:: Material for this exercise

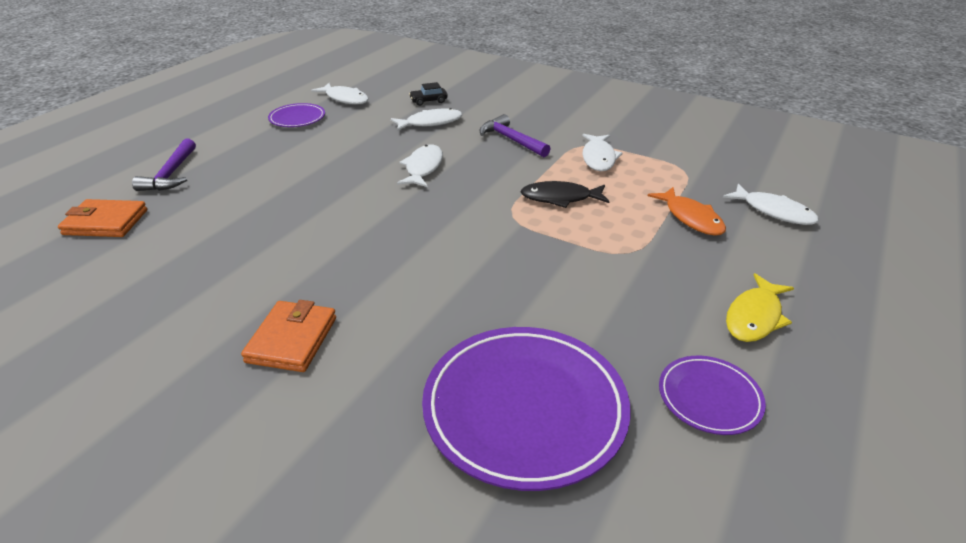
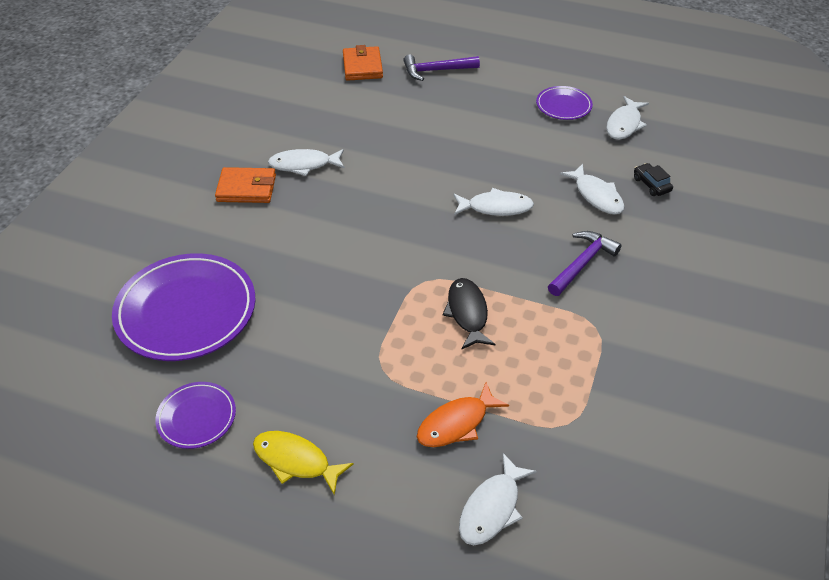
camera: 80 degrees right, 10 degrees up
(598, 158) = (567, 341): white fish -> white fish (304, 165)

::::
:: Material for this exercise

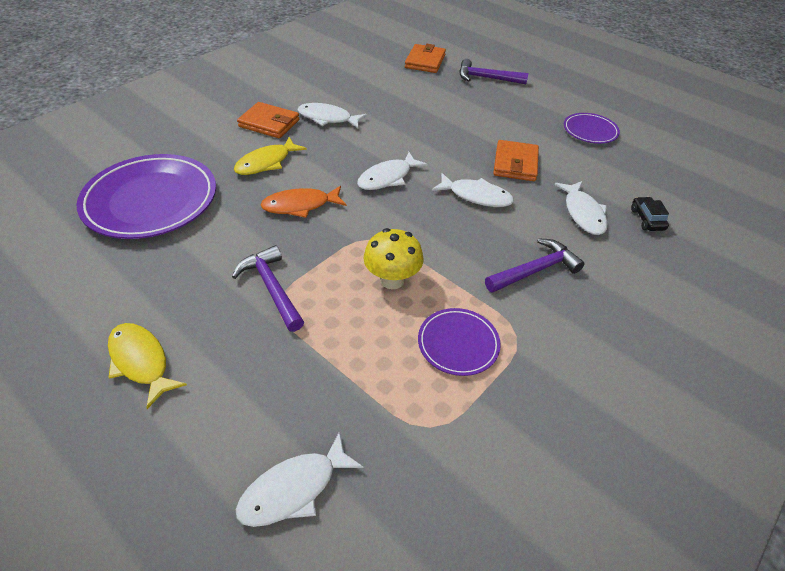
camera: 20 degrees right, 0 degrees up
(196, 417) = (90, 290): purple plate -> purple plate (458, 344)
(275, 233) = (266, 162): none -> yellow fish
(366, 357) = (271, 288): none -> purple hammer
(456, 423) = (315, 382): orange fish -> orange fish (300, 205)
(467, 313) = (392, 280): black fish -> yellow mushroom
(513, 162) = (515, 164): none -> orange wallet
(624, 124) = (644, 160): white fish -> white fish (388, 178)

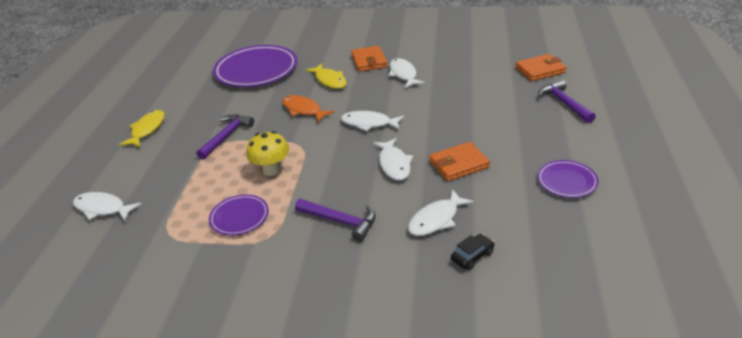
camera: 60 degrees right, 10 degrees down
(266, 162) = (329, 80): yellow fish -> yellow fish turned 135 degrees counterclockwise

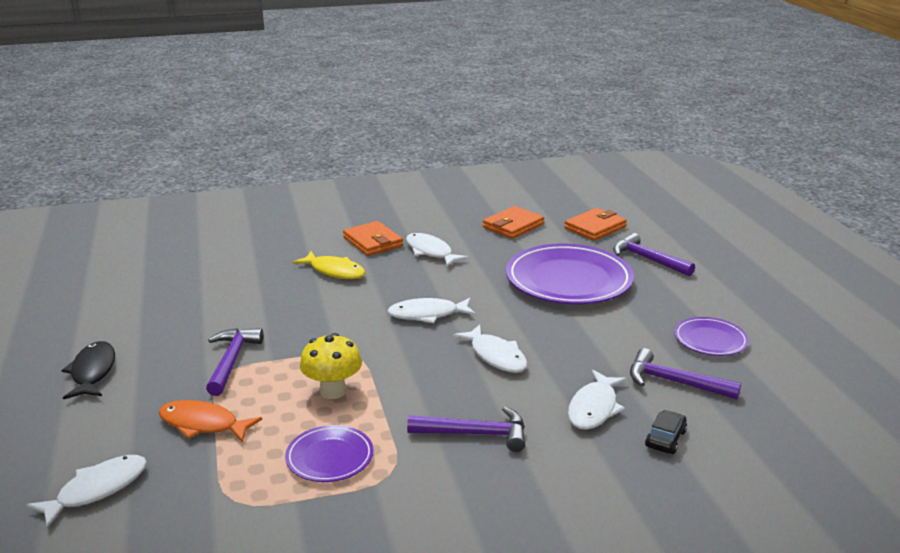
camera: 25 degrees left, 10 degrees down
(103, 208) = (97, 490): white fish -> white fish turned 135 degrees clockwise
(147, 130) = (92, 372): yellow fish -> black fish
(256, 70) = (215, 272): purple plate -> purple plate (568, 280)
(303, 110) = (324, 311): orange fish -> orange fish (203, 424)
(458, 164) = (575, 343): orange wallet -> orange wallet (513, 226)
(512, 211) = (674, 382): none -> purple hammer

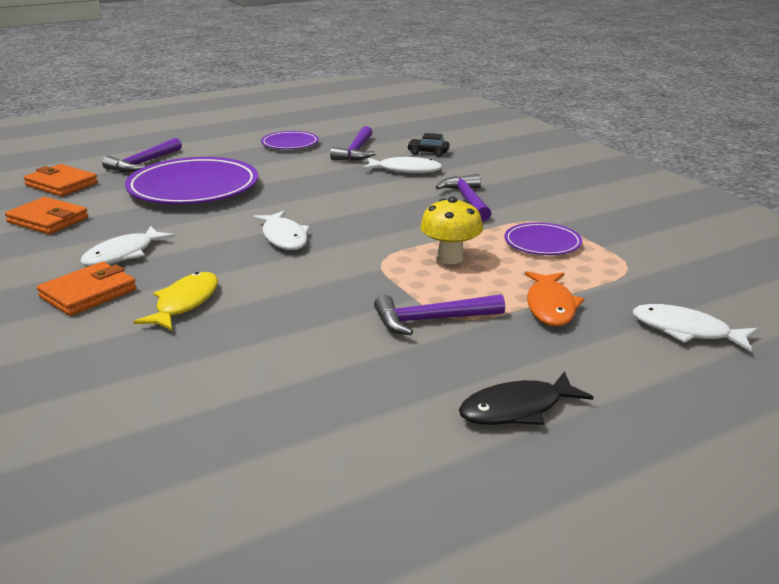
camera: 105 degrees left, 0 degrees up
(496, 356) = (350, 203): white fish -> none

::::
:: Material for this exercise

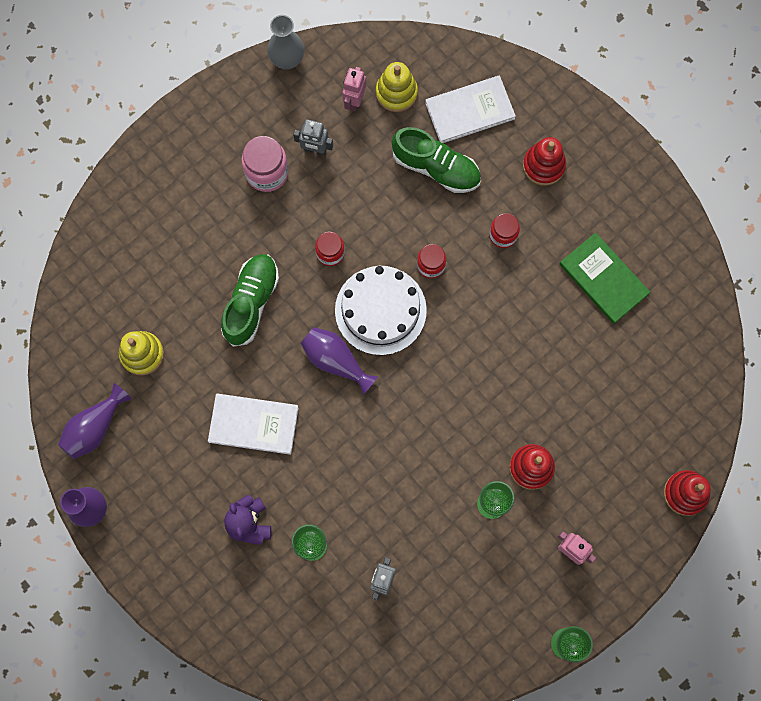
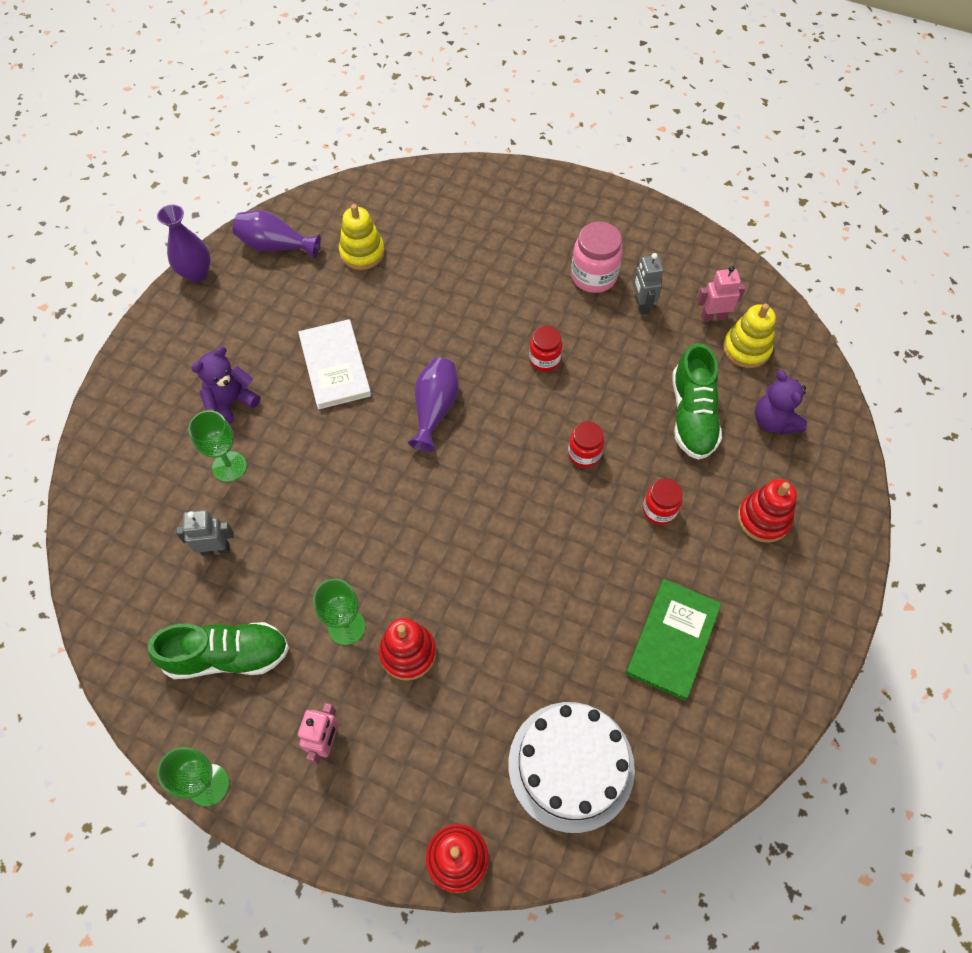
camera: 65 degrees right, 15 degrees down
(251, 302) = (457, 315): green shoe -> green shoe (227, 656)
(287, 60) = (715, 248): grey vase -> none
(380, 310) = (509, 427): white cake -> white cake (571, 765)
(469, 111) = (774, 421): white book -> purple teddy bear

::::

Task to complete |
Above are some records. Reproduce the lines from the one with "camera: 60 degrees right, 10 degrees down" down to the one with "(147, 130) = (92, 372): yellow", keeping both, and leave every picture out.

Output |
camera: 60 degrees right, 10 degrees down
(266, 162) = (329, 80): yellow fish -> yellow fish turned 135 degrees counterclockwise

camera: 25 degrees left, 10 degrees down
(103, 208) = (97, 490): white fish -> white fish turned 135 degrees clockwise
(147, 130) = (92, 372): yellow fish -> black fish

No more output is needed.